**Task brief:**
State how many lines in the records below contain the string "music". Reply with the number alone.

**Task input:**
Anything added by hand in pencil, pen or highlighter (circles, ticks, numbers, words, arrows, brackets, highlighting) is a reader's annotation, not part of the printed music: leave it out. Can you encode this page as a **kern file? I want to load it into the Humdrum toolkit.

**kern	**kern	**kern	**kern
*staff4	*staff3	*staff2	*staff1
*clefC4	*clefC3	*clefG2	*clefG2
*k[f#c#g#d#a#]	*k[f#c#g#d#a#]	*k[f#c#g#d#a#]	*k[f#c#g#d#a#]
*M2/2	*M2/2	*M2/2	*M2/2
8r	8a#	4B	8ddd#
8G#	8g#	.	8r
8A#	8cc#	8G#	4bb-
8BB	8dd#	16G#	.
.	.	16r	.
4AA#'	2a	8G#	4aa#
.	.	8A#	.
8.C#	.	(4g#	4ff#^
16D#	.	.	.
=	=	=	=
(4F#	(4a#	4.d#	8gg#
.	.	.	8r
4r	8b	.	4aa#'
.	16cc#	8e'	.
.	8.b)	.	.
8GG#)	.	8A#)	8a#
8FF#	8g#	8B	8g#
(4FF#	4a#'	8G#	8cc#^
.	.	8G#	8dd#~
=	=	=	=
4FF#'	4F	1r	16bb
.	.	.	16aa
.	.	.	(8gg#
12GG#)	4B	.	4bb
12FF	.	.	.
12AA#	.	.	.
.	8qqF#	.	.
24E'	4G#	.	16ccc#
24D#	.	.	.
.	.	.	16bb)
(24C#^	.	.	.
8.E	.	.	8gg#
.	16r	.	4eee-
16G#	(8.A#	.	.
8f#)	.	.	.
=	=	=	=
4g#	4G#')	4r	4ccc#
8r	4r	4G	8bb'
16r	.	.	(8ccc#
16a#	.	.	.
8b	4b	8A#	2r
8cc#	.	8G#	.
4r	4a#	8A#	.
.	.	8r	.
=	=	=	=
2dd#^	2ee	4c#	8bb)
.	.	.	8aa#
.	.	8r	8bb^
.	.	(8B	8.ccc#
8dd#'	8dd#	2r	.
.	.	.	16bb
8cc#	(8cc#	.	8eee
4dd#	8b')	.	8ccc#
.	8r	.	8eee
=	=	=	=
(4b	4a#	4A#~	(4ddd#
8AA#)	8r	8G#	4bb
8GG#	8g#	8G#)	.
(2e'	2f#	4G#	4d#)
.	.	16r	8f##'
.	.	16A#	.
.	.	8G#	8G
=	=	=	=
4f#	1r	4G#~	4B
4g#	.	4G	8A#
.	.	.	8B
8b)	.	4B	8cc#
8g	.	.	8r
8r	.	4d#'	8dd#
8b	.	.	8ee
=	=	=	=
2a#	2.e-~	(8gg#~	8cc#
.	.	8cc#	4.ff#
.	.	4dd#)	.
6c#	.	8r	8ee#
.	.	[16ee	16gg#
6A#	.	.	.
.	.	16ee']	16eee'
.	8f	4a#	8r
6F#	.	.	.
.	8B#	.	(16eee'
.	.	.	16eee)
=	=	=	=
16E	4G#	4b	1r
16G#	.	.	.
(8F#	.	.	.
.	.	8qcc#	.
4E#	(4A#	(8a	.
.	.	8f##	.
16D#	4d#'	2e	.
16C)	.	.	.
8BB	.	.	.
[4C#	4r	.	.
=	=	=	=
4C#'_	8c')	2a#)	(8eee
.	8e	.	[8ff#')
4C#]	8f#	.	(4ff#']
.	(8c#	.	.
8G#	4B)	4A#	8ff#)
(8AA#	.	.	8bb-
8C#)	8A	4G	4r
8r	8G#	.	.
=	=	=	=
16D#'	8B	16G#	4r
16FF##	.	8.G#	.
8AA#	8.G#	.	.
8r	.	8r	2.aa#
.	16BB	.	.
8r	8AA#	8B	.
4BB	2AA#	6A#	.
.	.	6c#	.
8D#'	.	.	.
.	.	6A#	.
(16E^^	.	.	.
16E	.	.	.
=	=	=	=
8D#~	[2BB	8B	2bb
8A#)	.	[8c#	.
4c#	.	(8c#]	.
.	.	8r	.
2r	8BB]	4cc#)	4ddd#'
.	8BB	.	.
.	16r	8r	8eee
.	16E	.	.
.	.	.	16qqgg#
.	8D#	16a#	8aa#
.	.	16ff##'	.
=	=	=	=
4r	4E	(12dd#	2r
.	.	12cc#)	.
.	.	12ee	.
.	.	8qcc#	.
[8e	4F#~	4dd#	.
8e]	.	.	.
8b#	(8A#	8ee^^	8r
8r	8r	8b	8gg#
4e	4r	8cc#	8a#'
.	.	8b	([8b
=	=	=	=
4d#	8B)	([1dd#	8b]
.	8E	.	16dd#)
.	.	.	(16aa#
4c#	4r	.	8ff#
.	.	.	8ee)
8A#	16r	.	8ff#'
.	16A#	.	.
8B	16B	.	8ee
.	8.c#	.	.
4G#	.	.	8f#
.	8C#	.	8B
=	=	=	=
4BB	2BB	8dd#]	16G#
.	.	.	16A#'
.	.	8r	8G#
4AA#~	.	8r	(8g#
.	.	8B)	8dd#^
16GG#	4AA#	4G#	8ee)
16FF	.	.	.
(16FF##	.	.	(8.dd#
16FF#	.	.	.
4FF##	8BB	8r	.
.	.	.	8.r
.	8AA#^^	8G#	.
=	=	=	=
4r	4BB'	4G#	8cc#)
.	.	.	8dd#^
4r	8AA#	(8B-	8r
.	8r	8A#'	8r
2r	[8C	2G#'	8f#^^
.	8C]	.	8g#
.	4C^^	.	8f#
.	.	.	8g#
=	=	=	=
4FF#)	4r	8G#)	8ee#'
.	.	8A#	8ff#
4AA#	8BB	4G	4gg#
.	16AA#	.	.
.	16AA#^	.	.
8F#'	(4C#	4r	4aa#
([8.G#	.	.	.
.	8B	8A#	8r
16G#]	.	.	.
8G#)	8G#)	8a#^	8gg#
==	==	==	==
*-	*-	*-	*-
==
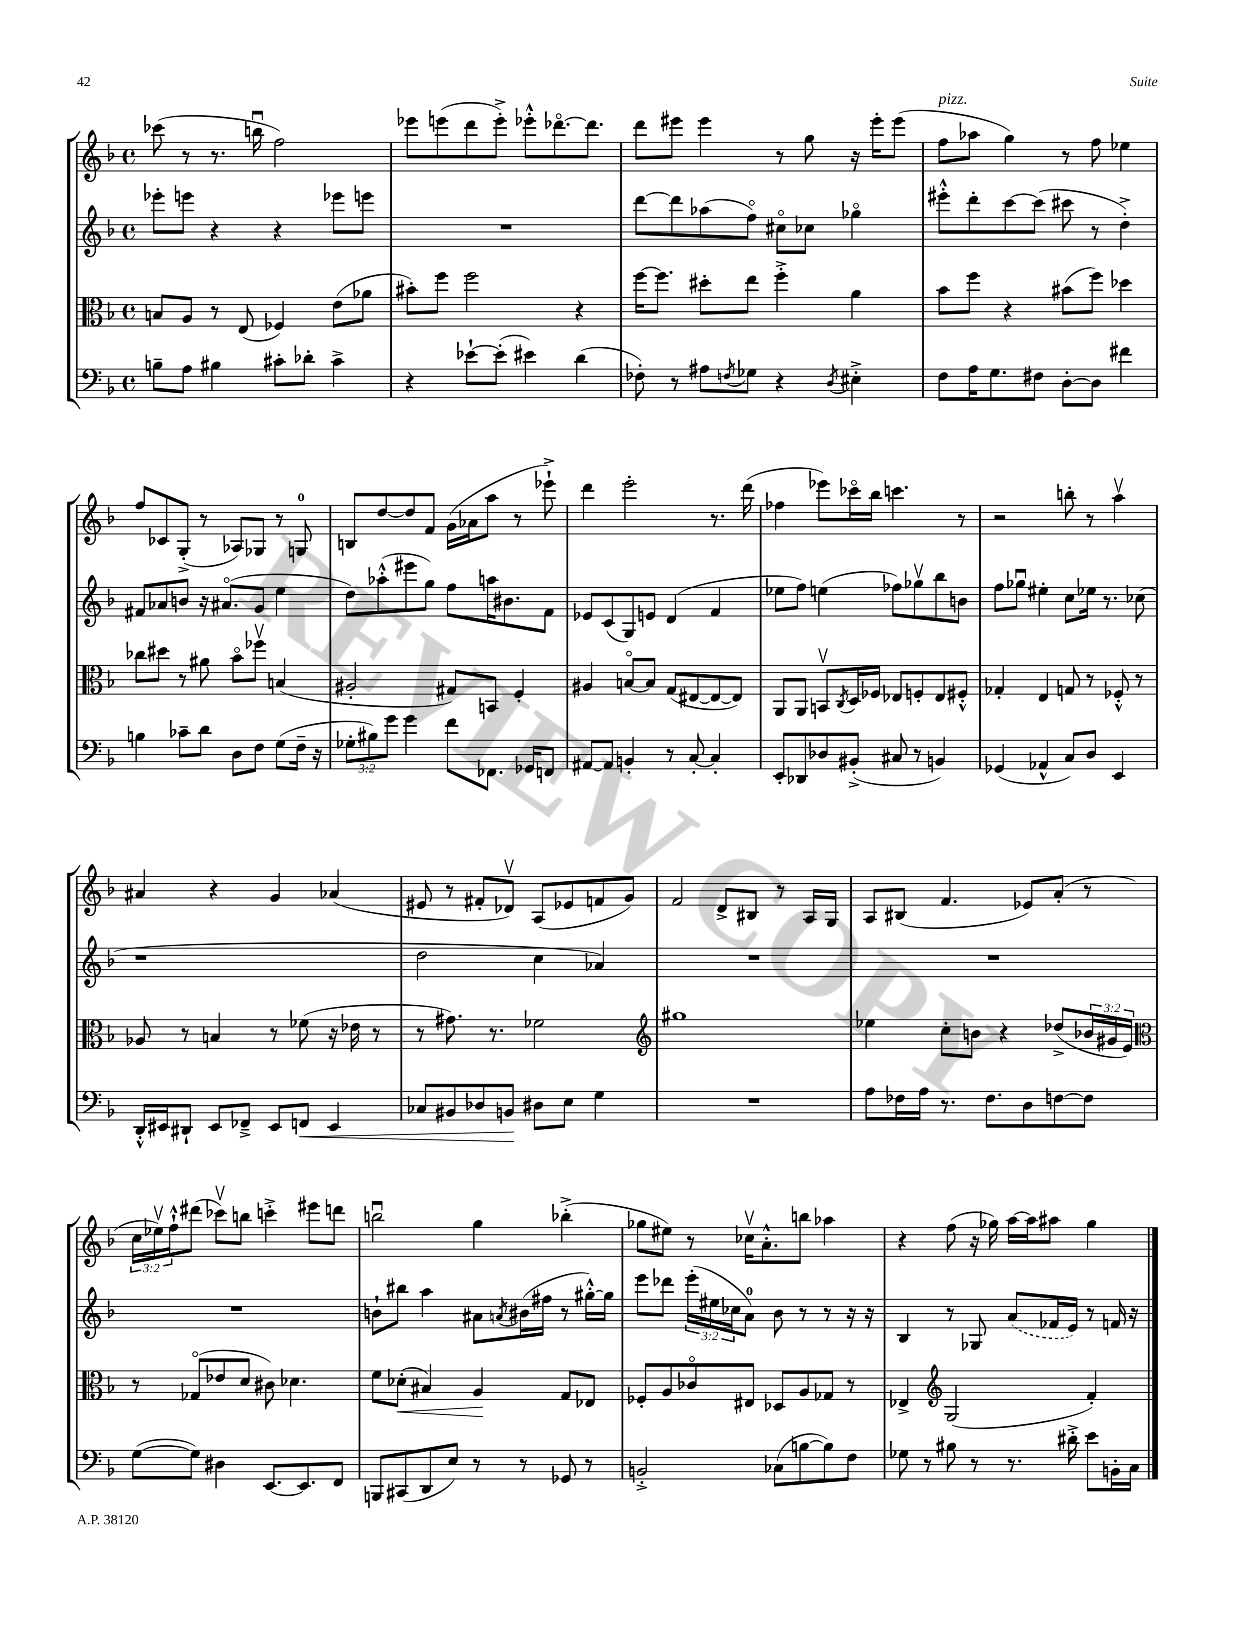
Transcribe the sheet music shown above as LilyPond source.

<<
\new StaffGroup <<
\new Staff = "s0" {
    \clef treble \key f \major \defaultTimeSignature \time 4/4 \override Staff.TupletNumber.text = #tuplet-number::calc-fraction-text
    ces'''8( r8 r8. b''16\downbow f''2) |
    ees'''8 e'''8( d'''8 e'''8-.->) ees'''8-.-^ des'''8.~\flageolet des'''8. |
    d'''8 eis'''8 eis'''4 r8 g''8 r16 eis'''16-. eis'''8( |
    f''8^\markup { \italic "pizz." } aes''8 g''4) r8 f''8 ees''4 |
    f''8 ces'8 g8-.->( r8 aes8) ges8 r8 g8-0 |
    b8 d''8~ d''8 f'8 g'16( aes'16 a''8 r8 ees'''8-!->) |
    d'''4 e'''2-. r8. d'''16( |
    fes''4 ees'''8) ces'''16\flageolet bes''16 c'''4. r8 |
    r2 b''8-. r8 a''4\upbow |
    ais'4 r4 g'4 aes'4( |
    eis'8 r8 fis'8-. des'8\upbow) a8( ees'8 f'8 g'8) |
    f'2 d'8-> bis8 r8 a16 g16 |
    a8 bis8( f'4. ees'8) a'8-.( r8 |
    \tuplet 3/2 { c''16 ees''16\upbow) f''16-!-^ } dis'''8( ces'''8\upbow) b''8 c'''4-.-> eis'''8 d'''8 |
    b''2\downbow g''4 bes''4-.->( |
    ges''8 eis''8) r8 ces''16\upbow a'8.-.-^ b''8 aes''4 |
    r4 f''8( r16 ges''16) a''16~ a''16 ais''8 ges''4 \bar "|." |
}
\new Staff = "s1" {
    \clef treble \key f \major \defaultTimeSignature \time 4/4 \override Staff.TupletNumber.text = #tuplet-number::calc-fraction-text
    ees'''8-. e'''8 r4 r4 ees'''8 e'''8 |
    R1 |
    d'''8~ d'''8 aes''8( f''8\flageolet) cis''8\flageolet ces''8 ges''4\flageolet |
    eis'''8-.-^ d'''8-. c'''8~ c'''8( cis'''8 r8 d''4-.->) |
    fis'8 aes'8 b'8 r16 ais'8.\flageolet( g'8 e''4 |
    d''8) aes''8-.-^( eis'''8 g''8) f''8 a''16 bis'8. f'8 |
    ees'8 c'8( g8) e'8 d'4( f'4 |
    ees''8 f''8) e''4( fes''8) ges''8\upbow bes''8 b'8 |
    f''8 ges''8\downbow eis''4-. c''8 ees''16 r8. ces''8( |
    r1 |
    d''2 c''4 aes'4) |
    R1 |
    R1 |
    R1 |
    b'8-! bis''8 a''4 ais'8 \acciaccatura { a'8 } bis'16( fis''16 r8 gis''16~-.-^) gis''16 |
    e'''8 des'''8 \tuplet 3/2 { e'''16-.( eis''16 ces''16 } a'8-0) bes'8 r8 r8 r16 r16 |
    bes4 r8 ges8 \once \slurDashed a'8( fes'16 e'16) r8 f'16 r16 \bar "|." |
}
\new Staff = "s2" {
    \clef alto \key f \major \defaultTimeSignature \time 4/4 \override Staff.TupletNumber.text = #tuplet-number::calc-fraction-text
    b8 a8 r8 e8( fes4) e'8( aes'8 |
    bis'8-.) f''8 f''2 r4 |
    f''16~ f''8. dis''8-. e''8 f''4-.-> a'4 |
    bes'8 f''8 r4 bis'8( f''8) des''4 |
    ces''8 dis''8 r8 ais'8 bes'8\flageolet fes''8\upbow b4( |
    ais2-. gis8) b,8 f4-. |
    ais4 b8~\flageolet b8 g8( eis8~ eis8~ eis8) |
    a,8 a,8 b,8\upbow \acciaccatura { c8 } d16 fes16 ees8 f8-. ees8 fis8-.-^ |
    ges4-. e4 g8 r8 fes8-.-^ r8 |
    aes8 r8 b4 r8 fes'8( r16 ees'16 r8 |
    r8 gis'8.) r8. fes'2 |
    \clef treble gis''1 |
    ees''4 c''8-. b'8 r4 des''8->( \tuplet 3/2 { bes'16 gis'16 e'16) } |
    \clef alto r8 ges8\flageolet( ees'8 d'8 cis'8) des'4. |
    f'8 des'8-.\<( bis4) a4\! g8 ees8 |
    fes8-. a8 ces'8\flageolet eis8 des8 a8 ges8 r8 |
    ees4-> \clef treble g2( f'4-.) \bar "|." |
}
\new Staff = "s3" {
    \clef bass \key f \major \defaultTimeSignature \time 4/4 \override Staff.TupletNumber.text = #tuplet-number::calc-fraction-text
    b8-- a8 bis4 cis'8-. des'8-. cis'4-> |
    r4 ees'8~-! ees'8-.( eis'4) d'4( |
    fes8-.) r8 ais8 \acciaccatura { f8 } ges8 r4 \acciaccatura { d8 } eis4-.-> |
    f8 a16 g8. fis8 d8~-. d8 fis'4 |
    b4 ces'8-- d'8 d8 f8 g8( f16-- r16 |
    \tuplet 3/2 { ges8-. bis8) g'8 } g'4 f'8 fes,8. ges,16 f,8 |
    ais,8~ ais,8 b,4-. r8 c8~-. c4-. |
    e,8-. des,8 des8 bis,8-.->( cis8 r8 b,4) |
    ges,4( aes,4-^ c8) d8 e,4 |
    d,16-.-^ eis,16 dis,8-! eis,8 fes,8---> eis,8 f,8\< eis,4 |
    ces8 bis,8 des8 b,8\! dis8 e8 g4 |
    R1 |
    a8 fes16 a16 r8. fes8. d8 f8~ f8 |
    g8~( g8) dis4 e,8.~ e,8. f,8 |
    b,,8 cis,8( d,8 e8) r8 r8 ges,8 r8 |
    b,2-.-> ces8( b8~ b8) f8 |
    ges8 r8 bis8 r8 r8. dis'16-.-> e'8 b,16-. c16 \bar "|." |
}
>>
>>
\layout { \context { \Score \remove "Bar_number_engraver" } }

**The output:**
2